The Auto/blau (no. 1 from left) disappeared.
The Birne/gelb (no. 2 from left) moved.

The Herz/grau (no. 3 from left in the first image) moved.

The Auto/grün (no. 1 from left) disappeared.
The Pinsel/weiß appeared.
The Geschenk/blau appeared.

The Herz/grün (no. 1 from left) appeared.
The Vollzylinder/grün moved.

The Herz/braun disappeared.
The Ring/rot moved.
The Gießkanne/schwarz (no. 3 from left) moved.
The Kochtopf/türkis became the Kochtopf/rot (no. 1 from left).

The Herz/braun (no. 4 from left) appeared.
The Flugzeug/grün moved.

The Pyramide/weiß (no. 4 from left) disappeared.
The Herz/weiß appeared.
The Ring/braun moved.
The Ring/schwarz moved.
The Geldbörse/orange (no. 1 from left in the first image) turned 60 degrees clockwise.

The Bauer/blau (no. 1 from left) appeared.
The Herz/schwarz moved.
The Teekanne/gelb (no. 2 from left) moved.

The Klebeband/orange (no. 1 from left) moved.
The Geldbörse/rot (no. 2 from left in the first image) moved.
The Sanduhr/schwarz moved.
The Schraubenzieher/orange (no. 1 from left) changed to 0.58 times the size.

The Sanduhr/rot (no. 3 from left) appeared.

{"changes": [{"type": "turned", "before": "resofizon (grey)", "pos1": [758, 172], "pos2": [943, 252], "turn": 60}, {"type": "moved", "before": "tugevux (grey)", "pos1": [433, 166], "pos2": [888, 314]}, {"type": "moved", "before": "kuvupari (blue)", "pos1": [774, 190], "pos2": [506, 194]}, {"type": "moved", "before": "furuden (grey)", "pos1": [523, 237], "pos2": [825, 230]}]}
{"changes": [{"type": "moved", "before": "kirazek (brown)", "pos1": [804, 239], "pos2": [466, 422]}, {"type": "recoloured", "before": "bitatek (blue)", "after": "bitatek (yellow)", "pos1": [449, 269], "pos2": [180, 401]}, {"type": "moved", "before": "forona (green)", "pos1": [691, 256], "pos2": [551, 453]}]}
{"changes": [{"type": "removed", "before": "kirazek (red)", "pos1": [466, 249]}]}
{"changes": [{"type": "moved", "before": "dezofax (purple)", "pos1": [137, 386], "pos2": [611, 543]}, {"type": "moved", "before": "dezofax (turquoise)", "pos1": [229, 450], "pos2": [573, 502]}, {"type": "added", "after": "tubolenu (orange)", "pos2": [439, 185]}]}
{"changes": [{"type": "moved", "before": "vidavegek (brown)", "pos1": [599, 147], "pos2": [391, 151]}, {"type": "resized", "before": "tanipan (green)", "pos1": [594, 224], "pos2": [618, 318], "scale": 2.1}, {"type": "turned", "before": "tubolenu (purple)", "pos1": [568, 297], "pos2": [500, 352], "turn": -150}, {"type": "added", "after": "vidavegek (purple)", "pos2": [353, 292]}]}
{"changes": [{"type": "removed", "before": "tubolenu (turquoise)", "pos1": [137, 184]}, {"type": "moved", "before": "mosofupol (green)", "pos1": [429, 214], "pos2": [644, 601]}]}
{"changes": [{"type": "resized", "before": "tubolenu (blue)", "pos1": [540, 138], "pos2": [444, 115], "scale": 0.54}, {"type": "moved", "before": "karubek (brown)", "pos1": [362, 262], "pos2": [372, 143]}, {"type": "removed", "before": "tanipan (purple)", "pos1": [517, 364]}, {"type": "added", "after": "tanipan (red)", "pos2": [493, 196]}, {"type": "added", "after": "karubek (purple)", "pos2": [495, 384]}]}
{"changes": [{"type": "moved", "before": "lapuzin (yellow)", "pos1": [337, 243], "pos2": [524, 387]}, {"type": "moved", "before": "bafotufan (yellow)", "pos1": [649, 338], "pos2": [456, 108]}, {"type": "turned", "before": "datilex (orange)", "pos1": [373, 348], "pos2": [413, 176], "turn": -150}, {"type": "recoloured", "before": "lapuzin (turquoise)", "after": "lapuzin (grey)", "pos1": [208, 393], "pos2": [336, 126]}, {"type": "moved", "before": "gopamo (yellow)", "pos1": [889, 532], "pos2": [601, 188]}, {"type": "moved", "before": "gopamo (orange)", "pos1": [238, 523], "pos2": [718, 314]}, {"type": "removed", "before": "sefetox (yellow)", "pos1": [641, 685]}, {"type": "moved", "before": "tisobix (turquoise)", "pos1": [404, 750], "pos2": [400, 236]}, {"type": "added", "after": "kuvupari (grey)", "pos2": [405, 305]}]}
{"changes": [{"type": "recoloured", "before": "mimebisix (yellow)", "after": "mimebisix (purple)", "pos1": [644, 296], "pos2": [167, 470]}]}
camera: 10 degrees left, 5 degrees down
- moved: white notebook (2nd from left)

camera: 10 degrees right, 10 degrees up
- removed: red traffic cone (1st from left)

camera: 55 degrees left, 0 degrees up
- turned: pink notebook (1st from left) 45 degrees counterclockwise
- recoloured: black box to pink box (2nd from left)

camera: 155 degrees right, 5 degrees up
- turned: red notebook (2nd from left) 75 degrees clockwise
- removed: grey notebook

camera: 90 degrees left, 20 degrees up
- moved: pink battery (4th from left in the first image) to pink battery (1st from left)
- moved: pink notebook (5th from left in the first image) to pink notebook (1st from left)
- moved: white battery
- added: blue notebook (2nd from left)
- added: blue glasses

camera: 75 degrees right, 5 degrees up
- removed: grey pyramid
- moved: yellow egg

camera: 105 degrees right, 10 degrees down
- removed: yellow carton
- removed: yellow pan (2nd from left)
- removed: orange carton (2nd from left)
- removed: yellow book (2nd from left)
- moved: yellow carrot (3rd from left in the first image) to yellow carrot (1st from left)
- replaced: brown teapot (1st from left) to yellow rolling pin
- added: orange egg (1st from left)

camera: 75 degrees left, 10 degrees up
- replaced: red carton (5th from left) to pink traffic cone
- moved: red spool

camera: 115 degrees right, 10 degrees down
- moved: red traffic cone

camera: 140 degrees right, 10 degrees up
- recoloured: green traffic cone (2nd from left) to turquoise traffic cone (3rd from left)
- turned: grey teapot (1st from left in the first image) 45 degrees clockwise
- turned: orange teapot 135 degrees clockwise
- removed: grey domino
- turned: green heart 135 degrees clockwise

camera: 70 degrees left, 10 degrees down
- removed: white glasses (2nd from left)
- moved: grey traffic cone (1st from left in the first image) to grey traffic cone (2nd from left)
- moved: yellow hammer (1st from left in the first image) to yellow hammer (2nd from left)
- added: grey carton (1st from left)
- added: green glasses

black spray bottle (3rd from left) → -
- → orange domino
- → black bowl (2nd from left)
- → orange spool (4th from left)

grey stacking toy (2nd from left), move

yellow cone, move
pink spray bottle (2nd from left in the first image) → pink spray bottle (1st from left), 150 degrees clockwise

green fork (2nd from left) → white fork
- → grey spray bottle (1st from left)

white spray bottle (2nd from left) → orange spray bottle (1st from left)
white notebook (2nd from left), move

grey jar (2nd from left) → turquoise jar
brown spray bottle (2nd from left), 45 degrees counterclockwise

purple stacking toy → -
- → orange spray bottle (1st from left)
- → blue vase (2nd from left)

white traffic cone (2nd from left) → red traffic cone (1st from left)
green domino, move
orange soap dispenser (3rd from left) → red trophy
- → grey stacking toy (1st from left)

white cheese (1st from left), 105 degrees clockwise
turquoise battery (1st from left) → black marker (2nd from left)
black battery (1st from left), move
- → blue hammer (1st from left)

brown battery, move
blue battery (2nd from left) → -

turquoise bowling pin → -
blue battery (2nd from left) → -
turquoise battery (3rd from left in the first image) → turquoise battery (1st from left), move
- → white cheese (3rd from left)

□ □ □ □ □

→ Problem statement
For this exercise, give the entries above again with no difference at all.

→ Answer space
The Auto/blau (no. 1 from left) disappeared.
The Birne/gelb (no. 2 from left) moved.

The Herz/grau (no. 3 from left in the first image) moved.

The Auto/grün (no. 1 from left) disappeared.
The Pinsel/weiß appeared.
The Geschenk/blau appeared.

The Herz/grün (no. 1 from left) appeared.
The Vollzylinder/grün moved.

The Herz/braun disappeared.
The Ring/rot moved.
The Gießkanne/schwarz (no. 3 from left) moved.
The Kochtopf/türkis became the Kochtopf/rot (no. 1 from left).

The Herz/braun (no. 4 from left) appeared.
The Flugzeug/grün moved.

The Pyramide/weiß (no. 4 from left) disappeared.
The Herz/weiß appeared.
The Ring/braun moved.
The Ring/schwarz moved.
The Geldbörse/orange (no. 1 from left in the first image) turned 60 degrees clockwise.

The Bauer/blau (no. 1 from left) appeared.
The Herz/schwarz moved.
The Teekanne/gelb (no. 2 from left) moved.

The Klebeband/orange (no. 1 from left) moved.
The Geldbörse/rot (no. 2 from left in the first image) moved.
The Sanduhr/schwarz moved.
The Schraubenzieher/orange (no. 1 from left) changed to 0.58 times the size.

The Sanduhr/rot (no. 3 from left) appeared.

{"changes": [{"type": "turned", "before": "resofizon (grey)", "pos1": [758, 172], "pos2": [943, 252], "turn": 60}, {"type": "moved", "before": "tugevux (grey)", "pos1": [433, 166], "pos2": [888, 314]}, {"type": "moved", "before": "kuvupari (blue)", "pos1": [774, 190], "pos2": [506, 194]}, {"type": "moved", "before": "furuden (grey)", "pos1": [523, 237], "pos2": [825, 230]}]}
{"changes": [{"type": "moved", "before": "kirazek (brown)", "pos1": [804, 239], "pos2": [466, 422]}, {"type": "recoloured", "before": "bitatek (blue)", "after": "bitatek (yellow)", "pos1": [449, 269], "pos2": [180, 401]}, {"type": "moved", "before": "forona (green)", "pos1": [691, 256], "pos2": [551, 453]}]}
{"changes": [{"type": "removed", "before": "kirazek (red)", "pos1": [466, 249]}]}
{"changes": [{"type": "moved", "before": "dezofax (purple)", "pos1": [137, 386], "pos2": [611, 543]}, {"type": "moved", "before": "dezofax (turquoise)", "pos1": [229, 450], "pos2": [573, 502]}, {"type": "added", "after": "tubolenu (orange)", "pos2": [439, 185]}]}
{"changes": [{"type": "moved", "before": "vidavegek (brown)", "pos1": [599, 147], "pos2": [391, 151]}, {"type": "resized", "before": "tanipan (green)", "pos1": [594, 224], "pos2": [618, 318], "scale": 2.1}, {"type": "turned", "before": "tubolenu (purple)", "pos1": [568, 297], "pos2": [500, 352], "turn": -150}, {"type": "added", "after": "vidavegek (purple)", "pos2": [353, 292]}]}
{"changes": [{"type": "removed", "before": "tubolenu (turquoise)", "pos1": [137, 184]}, {"type": "moved", "before": "mosofupol (green)", "pos1": [429, 214], "pos2": [644, 601]}]}
{"changes": [{"type": "resized", "before": "tubolenu (blue)", "pos1": [540, 138], "pos2": [444, 115], "scale": 0.54}, {"type": "moved", "before": "karubek (brown)", "pos1": [362, 262], "pos2": [372, 143]}, {"type": "removed", "before": "tanipan (purple)", "pos1": [517, 364]}, {"type": "added", "after": "tanipan (red)", "pos2": [493, 196]}, {"type": "added", "after": "karubek (purple)", "pos2": [495, 384]}]}
{"changes": [{"type": "moved", "before": "lapuzin (yellow)", "pos1": [337, 243], "pos2": [524, 387]}, {"type": "moved", "before": "bafotufan (yellow)", "pos1": [649, 338], "pos2": [456, 108]}, {"type": "turned", "before": "datilex (orange)", "pos1": [373, 348], "pos2": [413, 176], "turn": -150}, {"type": "recoloured", "before": "lapuzin (turquoise)", "after": "lapuzin (grey)", "pos1": [208, 393], "pos2": [336, 126]}, {"type": "moved", "before": "gopamo (yellow)", "pos1": [889, 532], "pos2": [601, 188]}, {"type": "moved", "before": "gopamo (orange)", "pos1": [238, 523], "pos2": [718, 314]}, {"type": "removed", "before": "sefetox (yellow)", "pos1": [641, 685]}, {"type": "moved", "before": "tisobix (turquoise)", "pos1": [404, 750], "pos2": [400, 236]}, {"type": "added", "after": "kuvupari (grey)", "pos2": [405, 305]}]}
{"changes": [{"type": "recoloured", "before": "mimebisix (yellow)", "after": "mimebisix (purple)", "pos1": [644, 296], "pos2": [167, 470]}]}
camera: 10 degrees left, 5 degrees down
- moved: white notebook (2nd from left)

camera: 10 degrees right, 10 degrees up
- removed: red traffic cone (1st from left)

camera: 55 degrees left, 0 degrees up
- turned: pink notebook (1st from left) 45 degrees counterclockwise
- recoloured: black box to pink box (2nd from left)

camera: 155 degrees right, 5 degrees up
- turned: red notebook (2nd from left) 75 degrees clockwise
- removed: grey notebook

camera: 90 degrees left, 20 degrees up
- moved: pink battery (4th from left in the first image) to pink battery (1st from left)
- moved: pink notebook (5th from left in the first image) to pink notebook (1st from left)
- moved: white battery
- added: blue notebook (2nd from left)
- added: blue glasses

camera: 75 degrees right, 5 degrees up
- removed: grey pyramid
- moved: yellow egg

camera: 105 degrees right, 10 degrees down
- removed: yellow carton
- removed: yellow pan (2nd from left)
- removed: orange carton (2nd from left)
- removed: yellow book (2nd from left)
- moved: yellow carrot (3rd from left in the first image) to yellow carrot (1st from left)
- replaced: brown teapot (1st from left) to yellow rolling pin
- added: orange egg (1st from left)

camera: 75 degrees left, 10 degrees up
- replaced: red carton (5th from left) to pink traffic cone
- moved: red spool

camera: 115 degrees right, 10 degrees down
- moved: red traffic cone

camera: 140 degrees right, 10 degrees up
- recoloured: green traffic cone (2nd from left) to turquoise traffic cone (3rd from left)
- turned: grey teapot (1st from left in the first image) 45 degrees clockwise
- turned: orange teapot 135 degrees clockwise
- removed: grey domino
- turned: green heart 135 degrees clockwise

camera: 70 degrees left, 10 degrees down
- removed: white glasses (2nd from left)
- moved: grey traffic cone (1st from left in the first image) to grey traffic cone (2nd from left)
- moved: yellow hammer (1st from left in the first image) to yellow hammer (2nd from left)
- added: grey carton (1st from left)
- added: green glasses

black spray bottle (3rd from left) → -
- → orange domino
- → black bowl (2nd from left)
- → orange spool (4th from left)

grey stacking toy (2nd from left), move

yellow cone, move
pink spray bottle (2nd from left in the first image) → pink spray bottle (1st from left), 150 degrees clockwise

green fork (2nd from left) → white fork
- → grey spray bottle (1st from left)

white spray bottle (2nd from left) → orange spray bottle (1st from left)
white notebook (2nd from left), move

grey jar (2nd from left) → turquoise jar
brown spray bottle (2nd from left), 45 degrees counterclockwise

purple stacking toy → -
- → orange spray bottle (1st from left)
- → blue vase (2nd from left)

white traffic cone (2nd from left) → red traffic cone (1st from left)
green domino, move
orange soap dispenser (3rd from left) → red trophy
- → grey stacking toy (1st from left)

white cheese (1st from left), 105 degrees clockwise
turquoise battery (1st from left) → black marker (2nd from left)
black battery (1st from left), move
- → blue hammer (1st from left)

brown battery, move
blue battery (2nd from left) → -

turquoise bowling pin → -
blue battery (2nd from left) → -
turquoise battery (3rd from left in the first image) → turquoise battery (1st from left), move
- → white cheese (3rd from left)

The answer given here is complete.